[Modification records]

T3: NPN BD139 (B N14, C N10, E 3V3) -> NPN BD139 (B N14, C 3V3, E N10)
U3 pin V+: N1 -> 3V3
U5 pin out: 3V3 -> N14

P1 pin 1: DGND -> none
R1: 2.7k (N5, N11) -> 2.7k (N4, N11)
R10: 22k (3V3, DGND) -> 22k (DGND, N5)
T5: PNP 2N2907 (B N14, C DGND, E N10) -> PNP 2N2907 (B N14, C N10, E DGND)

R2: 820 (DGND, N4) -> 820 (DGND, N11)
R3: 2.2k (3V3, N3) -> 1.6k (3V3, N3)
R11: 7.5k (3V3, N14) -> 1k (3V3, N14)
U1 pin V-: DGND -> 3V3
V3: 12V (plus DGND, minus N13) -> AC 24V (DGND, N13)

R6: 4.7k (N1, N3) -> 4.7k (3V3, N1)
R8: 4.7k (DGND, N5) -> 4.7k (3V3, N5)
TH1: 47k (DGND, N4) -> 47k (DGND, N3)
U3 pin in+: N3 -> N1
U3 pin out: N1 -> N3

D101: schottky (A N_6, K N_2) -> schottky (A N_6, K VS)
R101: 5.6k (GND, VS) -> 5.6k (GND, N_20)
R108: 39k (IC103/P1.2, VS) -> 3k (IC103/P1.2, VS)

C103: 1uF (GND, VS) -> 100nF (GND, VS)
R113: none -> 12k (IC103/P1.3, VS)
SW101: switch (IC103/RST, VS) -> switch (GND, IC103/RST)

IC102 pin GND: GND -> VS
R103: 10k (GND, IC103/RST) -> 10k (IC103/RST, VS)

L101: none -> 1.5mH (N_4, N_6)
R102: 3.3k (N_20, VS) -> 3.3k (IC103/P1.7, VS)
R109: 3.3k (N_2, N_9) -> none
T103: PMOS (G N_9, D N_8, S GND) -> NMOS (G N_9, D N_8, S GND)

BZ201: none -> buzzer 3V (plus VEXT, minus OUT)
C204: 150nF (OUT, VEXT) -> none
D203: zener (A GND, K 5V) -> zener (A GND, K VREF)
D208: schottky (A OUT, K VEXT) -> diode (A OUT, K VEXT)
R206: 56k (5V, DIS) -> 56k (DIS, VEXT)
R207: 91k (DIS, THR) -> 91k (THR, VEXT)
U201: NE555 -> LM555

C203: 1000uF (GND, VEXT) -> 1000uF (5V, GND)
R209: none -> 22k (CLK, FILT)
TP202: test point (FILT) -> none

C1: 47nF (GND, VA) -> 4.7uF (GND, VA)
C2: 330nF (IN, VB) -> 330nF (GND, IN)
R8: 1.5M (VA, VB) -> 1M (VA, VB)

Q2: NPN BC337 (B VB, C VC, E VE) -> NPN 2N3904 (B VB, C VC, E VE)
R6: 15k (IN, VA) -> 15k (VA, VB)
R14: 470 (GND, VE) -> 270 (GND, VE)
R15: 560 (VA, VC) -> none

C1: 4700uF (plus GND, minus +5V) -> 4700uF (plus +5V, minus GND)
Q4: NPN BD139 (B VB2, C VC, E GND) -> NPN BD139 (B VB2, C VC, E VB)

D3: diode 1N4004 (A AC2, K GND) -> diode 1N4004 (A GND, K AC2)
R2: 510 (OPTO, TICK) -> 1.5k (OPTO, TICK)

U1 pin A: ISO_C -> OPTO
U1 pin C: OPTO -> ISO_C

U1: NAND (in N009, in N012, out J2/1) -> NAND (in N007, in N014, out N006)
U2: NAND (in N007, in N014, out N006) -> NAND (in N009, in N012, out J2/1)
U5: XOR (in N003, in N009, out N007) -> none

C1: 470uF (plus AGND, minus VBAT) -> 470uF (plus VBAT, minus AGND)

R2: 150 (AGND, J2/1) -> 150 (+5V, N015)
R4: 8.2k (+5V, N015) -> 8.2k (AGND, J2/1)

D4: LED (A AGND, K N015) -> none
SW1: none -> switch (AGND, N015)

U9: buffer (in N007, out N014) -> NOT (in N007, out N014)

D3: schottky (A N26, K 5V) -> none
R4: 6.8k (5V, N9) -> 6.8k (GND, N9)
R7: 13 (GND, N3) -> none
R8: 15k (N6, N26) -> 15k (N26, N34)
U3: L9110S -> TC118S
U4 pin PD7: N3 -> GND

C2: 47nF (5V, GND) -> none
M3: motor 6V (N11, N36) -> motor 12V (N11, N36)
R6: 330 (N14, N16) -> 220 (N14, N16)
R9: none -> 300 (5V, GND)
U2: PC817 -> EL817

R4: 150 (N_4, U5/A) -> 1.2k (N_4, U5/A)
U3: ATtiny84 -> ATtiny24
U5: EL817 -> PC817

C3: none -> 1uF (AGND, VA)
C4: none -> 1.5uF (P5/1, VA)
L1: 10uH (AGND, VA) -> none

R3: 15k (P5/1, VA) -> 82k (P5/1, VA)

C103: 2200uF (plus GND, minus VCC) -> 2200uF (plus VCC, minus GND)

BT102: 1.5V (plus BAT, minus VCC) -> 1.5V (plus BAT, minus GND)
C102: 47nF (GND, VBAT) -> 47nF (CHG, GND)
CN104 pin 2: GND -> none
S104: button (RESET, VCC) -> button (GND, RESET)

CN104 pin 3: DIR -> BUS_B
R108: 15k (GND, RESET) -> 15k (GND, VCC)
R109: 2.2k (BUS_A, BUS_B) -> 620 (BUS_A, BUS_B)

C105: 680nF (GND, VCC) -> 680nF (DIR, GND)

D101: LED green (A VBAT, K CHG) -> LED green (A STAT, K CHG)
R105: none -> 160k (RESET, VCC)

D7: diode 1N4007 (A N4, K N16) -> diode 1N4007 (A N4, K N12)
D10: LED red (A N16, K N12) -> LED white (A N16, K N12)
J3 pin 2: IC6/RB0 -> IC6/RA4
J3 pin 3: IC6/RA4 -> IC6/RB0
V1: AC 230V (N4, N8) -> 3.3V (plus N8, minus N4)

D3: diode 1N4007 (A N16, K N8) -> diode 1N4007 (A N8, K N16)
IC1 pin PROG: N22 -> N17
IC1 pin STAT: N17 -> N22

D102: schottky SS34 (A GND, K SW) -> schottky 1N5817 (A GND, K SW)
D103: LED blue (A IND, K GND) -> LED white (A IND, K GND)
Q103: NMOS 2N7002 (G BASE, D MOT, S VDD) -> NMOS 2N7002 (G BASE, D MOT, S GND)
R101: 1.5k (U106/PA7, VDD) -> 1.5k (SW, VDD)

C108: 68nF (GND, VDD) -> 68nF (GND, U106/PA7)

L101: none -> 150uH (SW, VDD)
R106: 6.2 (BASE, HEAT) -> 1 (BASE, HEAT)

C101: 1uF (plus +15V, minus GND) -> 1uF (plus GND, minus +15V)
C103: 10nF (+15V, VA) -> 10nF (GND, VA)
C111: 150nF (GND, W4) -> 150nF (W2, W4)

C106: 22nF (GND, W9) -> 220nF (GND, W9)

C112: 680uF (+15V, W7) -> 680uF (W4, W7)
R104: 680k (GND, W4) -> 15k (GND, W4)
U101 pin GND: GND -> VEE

## HOW TO COMPLETE THIS TASK
Report each line in the preceding entries that holds the string "diode".

## ANSWER TO THIS TASK
D208: schottky (A OUT, K VEXT) -> diode (A OUT, K VEXT)
D3: diode 1N4004 (A AC2, K GND) -> diode 1N4004 (A GND, K AC2)
D7: diode 1N4007 (A N4, K N16) -> diode 1N4007 (A N4, K N12)
D3: diode 1N4007 (A N16, K N8) -> diode 1N4007 (A N8, K N16)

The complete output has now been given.